### Given information

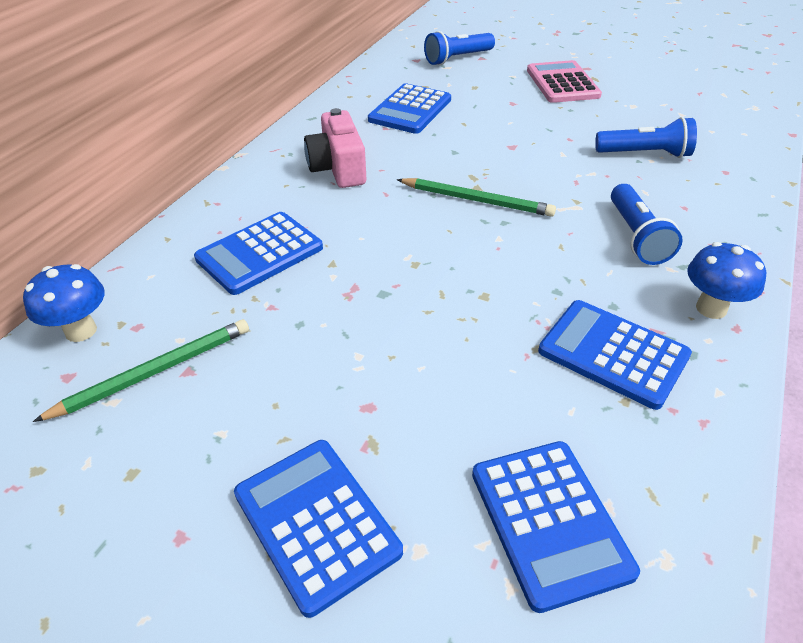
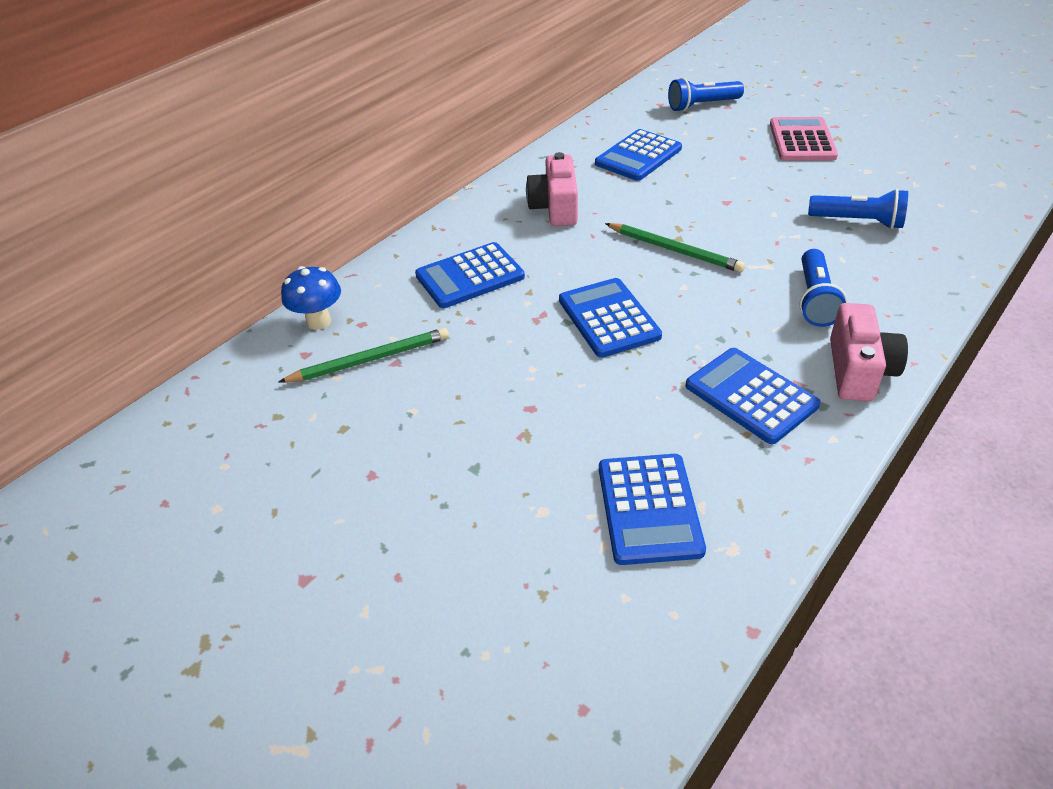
camera: 15 degrees right, 0 degrees up
(316, 522) = (471, 481): blue calculator -> blue calculator (608, 318)
(711, 308) = (858, 371): blue mushroom -> pink camera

### Exercise
Could you transcribe all of the data exactly, keeping every picture out of the copy?

### Solution for this task
camera: 15 degrees right, 0 degrees up
(316, 522) = (471, 481): blue calculator -> blue calculator (608, 318)
(711, 308) = (858, 371): blue mushroom -> pink camera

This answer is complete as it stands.